THE RECORDS —
=-=-=-=-=
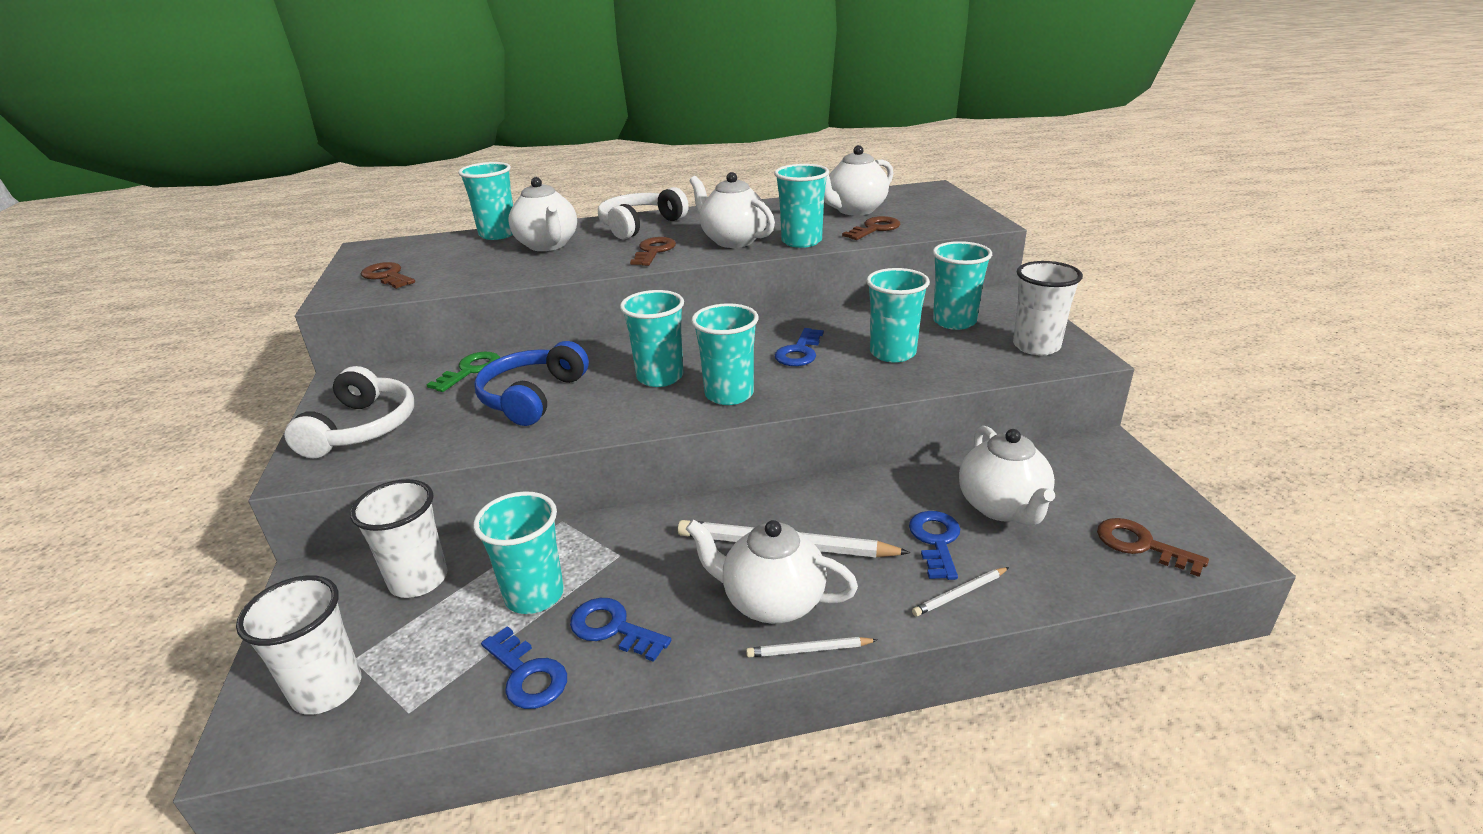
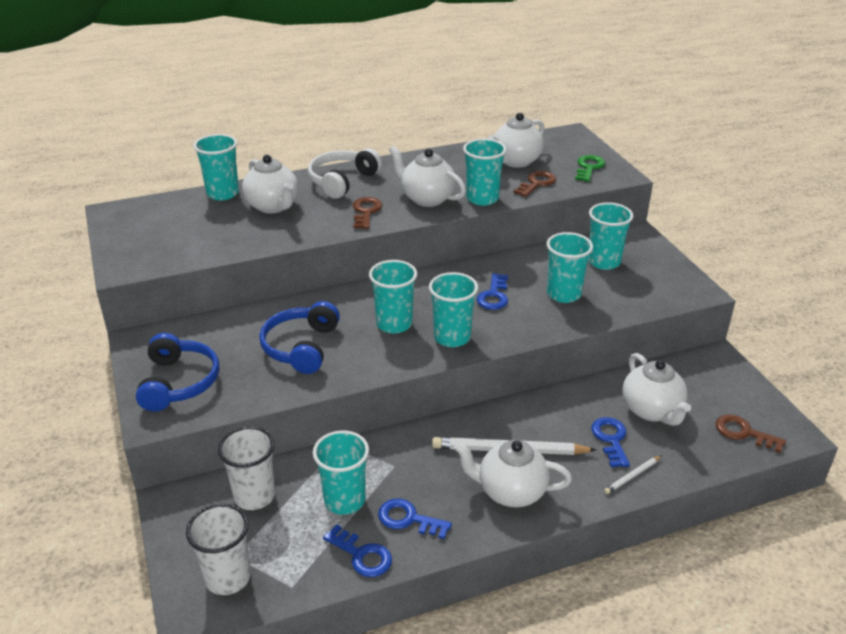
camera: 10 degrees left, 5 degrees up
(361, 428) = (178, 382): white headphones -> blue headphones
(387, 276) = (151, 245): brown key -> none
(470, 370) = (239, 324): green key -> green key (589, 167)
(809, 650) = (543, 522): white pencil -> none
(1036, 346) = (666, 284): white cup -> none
=-=-=-=-=
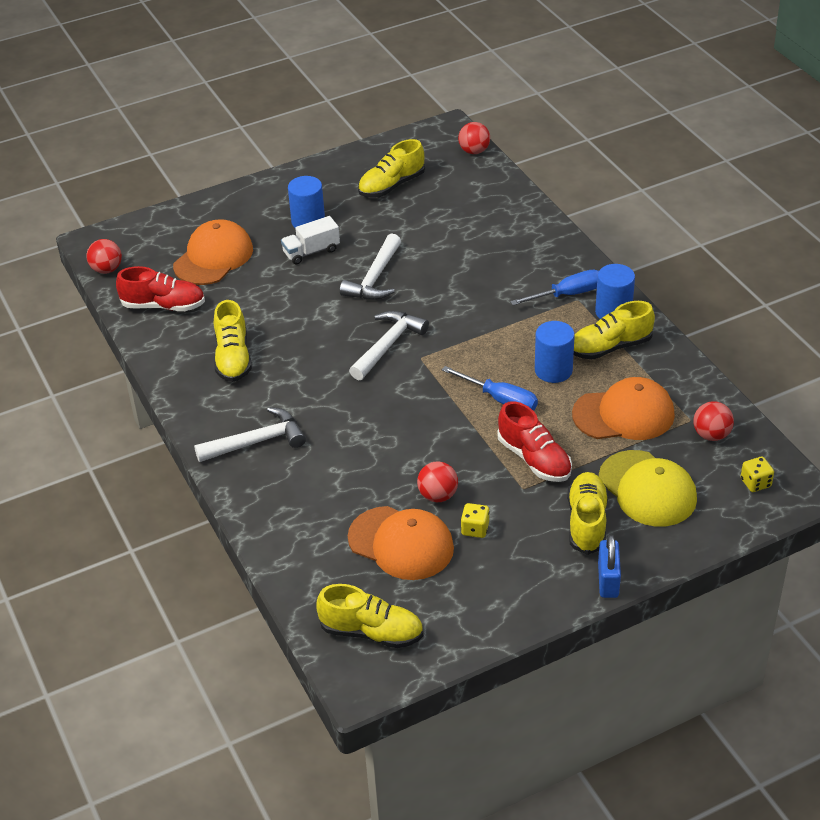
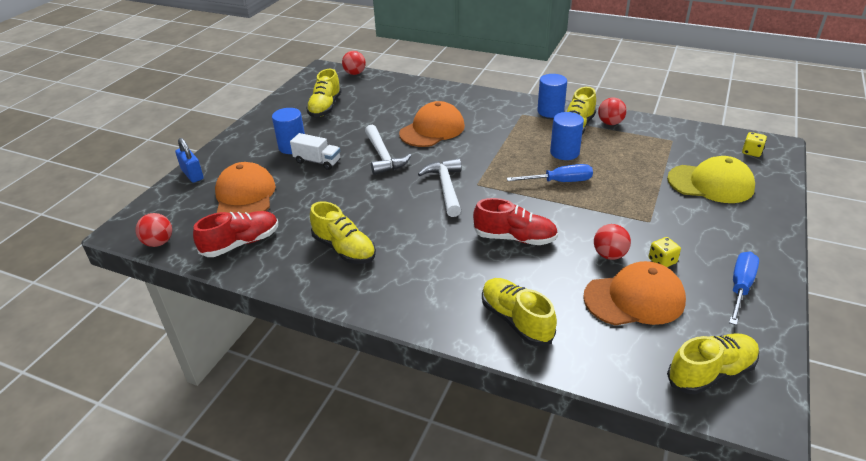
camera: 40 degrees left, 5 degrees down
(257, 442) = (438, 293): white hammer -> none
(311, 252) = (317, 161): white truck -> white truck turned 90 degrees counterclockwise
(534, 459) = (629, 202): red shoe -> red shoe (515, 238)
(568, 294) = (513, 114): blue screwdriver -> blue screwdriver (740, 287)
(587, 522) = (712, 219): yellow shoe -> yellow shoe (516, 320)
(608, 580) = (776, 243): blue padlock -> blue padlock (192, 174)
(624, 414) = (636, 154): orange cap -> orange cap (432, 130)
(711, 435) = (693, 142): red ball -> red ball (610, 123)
=-=-=-=-=
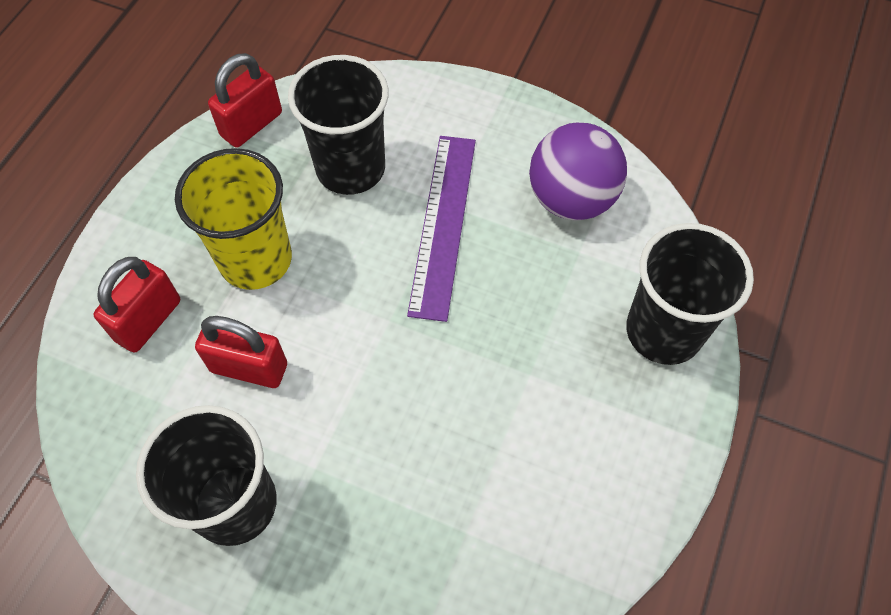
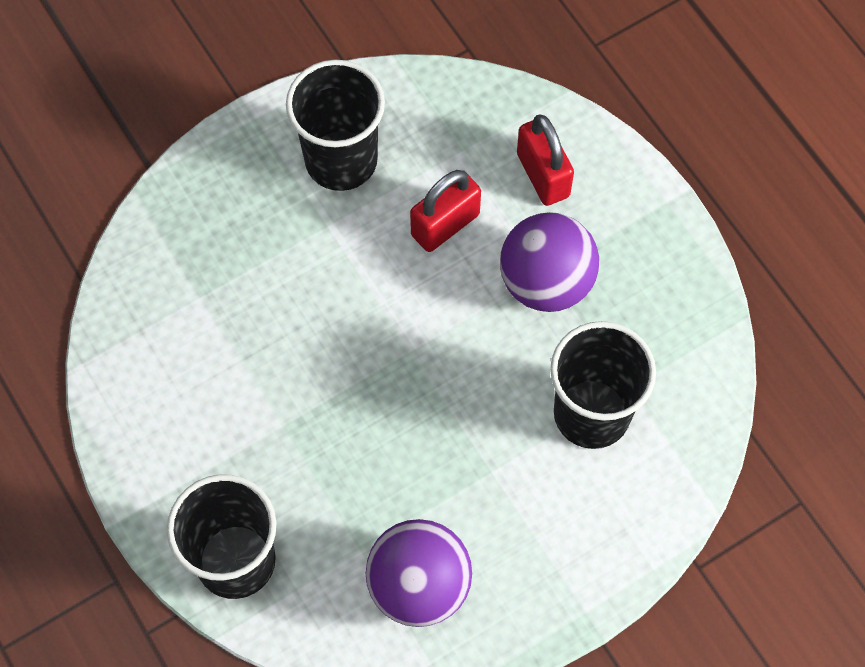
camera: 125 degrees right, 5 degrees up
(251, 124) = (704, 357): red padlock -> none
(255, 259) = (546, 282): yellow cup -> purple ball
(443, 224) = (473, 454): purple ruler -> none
=-=-=-=-=
EXERCISE DETAILS — All lines holding the word "yellow" must be copied from the data.

FINISHED TASK —
(587, 522) = (712, 219): yellow shoe -> yellow shoe (516, 320)
(255, 259) = (546, 282): yellow cup -> purple ball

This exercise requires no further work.